■ TASK TO COMPLETE:
Pictures stay out of the answer, but every line of the material must be restated exactly.

- Opening Delimiter -

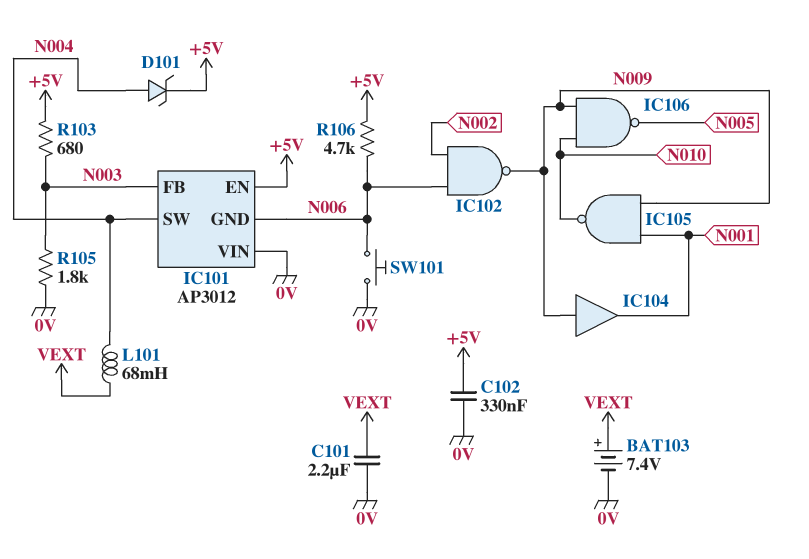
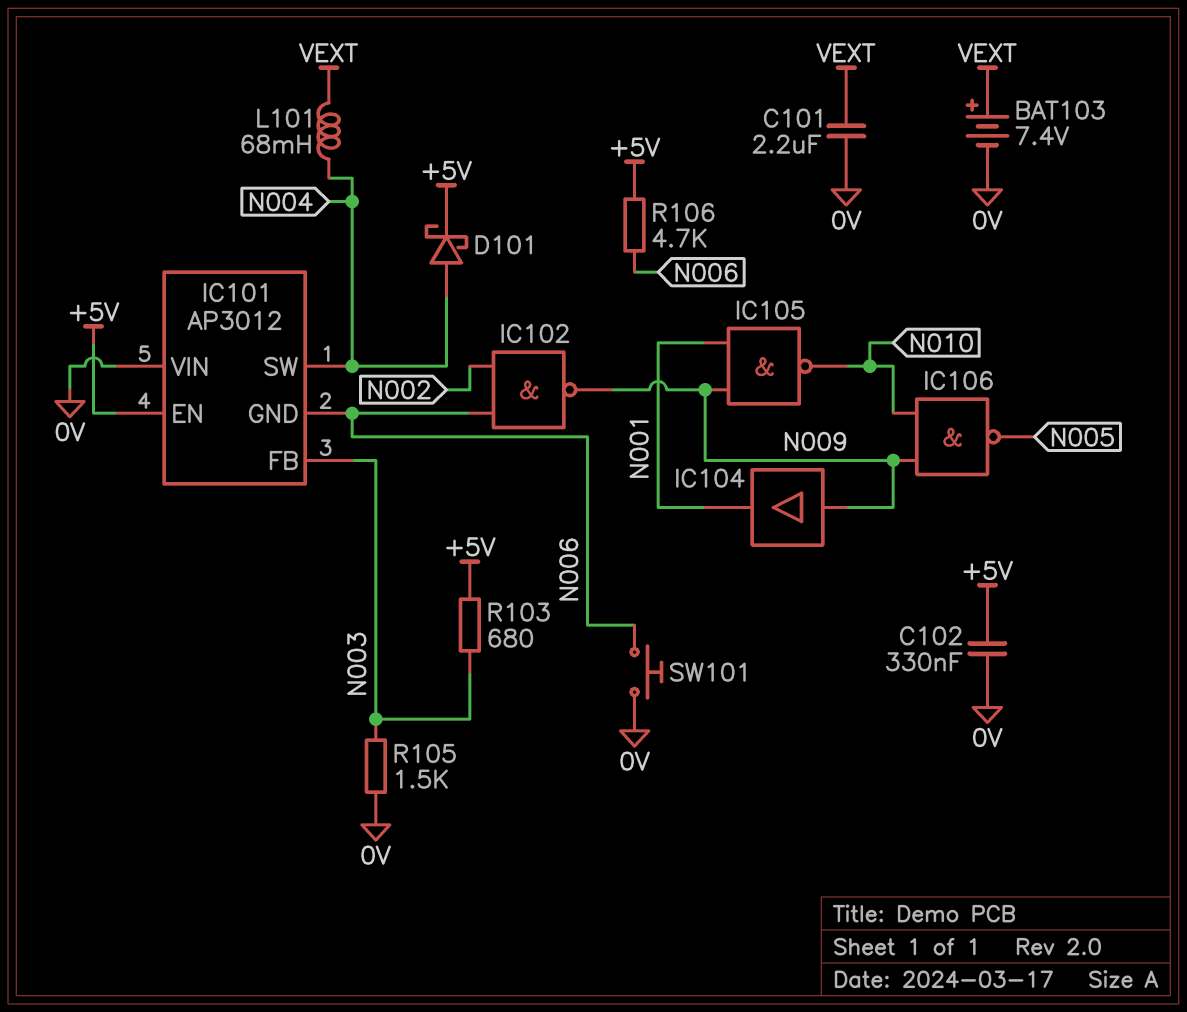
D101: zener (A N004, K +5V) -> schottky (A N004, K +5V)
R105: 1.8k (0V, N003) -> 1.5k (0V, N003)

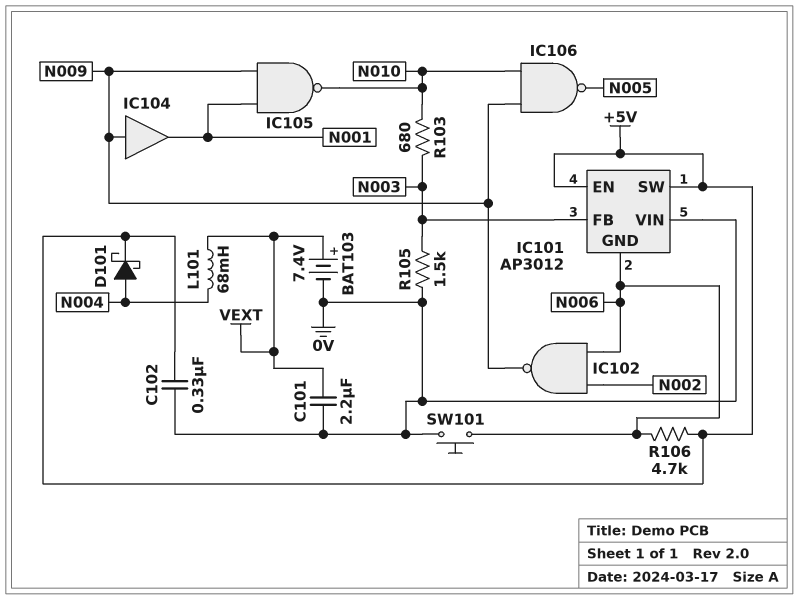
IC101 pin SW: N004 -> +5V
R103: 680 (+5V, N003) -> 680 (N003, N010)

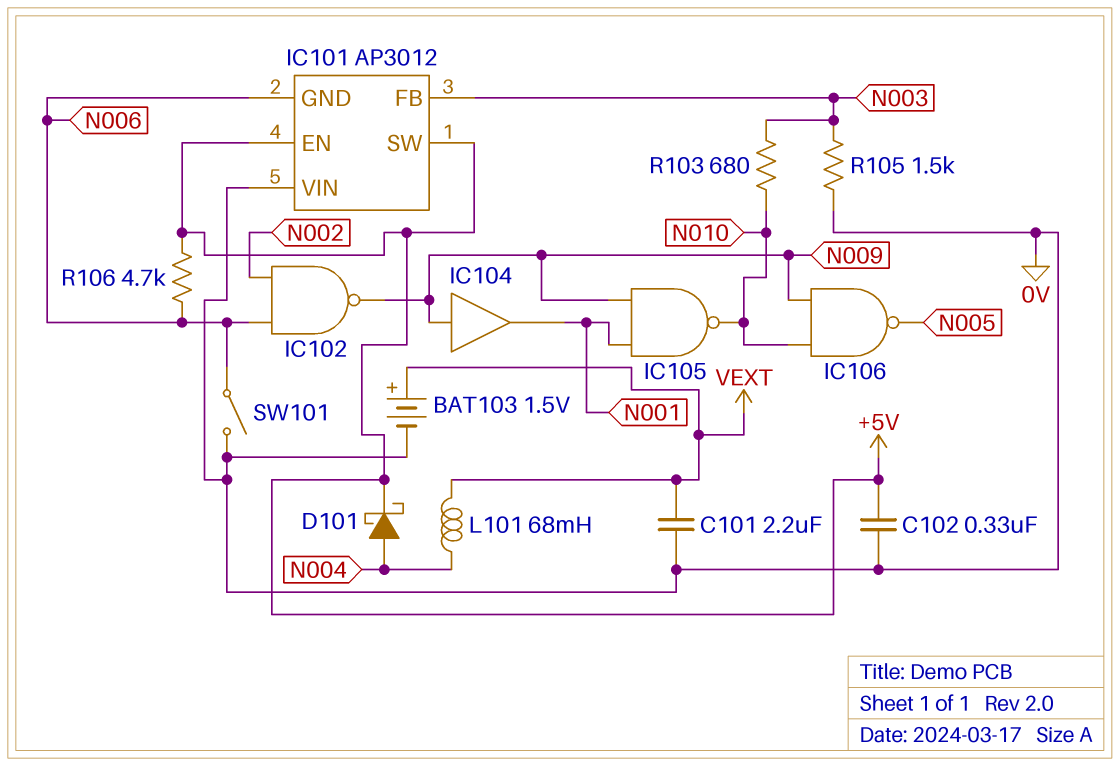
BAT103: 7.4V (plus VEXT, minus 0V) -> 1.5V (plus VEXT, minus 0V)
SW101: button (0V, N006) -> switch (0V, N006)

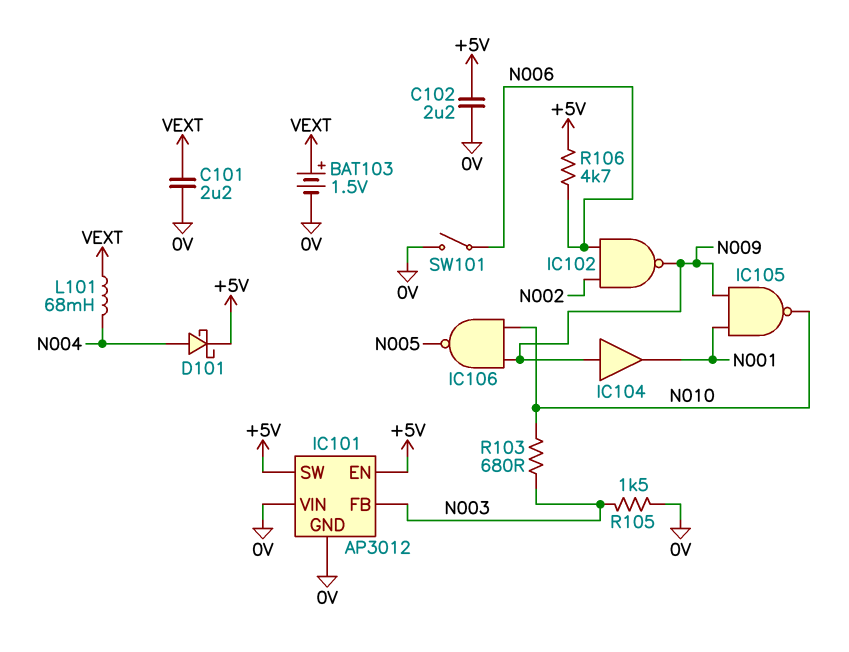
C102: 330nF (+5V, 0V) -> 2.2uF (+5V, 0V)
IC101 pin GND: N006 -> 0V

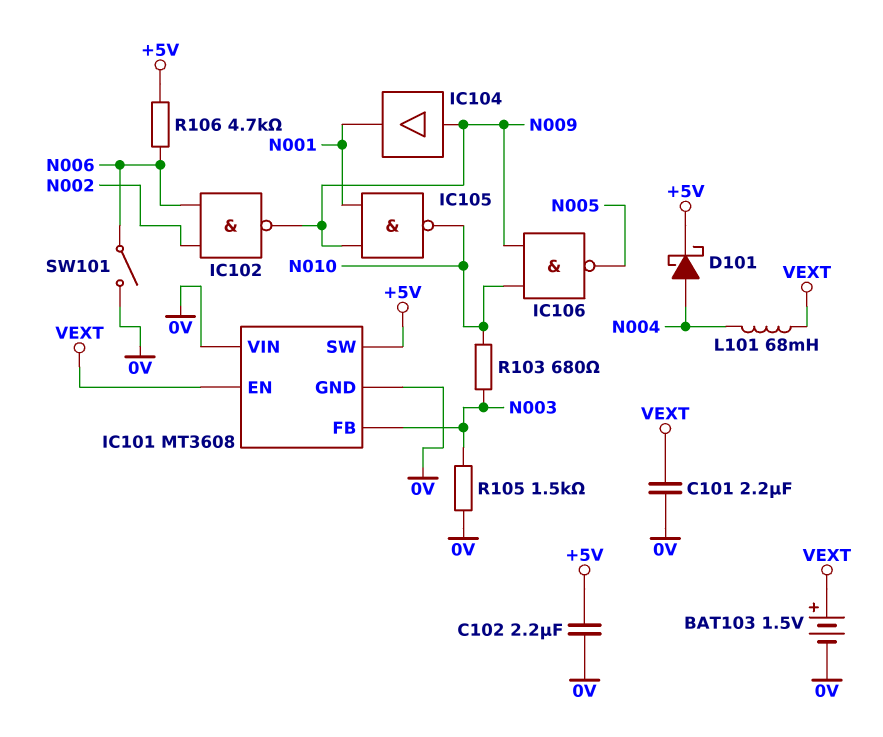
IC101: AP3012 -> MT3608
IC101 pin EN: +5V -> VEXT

- Closing Delimiter -

■ EXERCISE OUTPUT:
D101: zener (A N004, K +5V) -> schottky (A N004, K +5V)
R105: 1.8k (0V, N003) -> 1.5k (0V, N003)

IC101 pin SW: N004 -> +5V
R103: 680 (+5V, N003) -> 680 (N003, N010)

BAT103: 7.4V (plus VEXT, minus 0V) -> 1.5V (plus VEXT, minus 0V)
SW101: button (0V, N006) -> switch (0V, N006)

C102: 330nF (+5V, 0V) -> 2.2uF (+5V, 0V)
IC101 pin GND: N006 -> 0V

IC101: AP3012 -> MT3608
IC101 pin EN: +5V -> VEXT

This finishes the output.